### Data records

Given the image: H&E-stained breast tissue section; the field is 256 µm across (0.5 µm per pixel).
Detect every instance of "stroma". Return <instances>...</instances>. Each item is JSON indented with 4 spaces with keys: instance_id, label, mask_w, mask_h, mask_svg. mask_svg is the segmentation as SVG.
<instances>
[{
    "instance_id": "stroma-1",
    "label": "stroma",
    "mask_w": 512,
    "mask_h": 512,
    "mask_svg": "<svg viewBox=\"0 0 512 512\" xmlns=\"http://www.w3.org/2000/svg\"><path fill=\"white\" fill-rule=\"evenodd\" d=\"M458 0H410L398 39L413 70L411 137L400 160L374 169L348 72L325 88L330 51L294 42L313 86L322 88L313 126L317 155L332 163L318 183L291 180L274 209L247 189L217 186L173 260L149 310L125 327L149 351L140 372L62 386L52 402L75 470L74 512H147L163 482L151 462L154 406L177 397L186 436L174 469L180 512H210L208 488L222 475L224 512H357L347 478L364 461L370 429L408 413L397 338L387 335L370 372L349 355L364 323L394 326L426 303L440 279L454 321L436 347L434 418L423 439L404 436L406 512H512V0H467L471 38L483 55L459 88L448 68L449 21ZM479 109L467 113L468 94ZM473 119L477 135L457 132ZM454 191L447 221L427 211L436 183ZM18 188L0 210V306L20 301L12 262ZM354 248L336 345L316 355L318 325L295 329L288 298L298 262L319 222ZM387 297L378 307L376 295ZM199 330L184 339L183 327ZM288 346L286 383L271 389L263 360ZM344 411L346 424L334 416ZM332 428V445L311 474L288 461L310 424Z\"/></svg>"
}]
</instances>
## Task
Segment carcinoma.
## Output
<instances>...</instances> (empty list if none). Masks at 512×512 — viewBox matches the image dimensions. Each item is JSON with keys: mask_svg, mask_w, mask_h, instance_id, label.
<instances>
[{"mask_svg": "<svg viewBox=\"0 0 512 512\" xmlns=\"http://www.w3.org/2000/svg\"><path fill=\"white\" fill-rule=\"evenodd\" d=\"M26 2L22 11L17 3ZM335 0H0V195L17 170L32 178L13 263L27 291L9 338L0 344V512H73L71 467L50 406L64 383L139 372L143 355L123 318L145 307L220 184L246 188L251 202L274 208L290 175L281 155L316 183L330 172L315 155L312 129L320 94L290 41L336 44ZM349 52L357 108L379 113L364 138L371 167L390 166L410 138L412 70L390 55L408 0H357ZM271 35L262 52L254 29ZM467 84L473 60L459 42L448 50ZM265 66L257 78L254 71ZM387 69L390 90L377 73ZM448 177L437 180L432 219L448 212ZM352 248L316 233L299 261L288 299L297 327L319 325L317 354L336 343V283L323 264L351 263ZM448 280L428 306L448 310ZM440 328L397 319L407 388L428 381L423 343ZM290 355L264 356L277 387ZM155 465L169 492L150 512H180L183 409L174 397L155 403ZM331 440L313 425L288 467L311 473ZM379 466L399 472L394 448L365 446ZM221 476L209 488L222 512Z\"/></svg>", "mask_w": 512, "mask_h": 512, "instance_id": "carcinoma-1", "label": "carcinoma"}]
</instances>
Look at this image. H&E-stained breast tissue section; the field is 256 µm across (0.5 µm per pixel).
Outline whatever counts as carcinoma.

### Instruction
List the lines of the material in which the word "tissue" occurs.

### Output below
Given the image: H&E-stained breast tissue section; the field is 256 µm across (0.5 µm per pixel).
Look at this image. H&E-stained breast tissue section; the field is 256 µm across (0.5 µm per pixel).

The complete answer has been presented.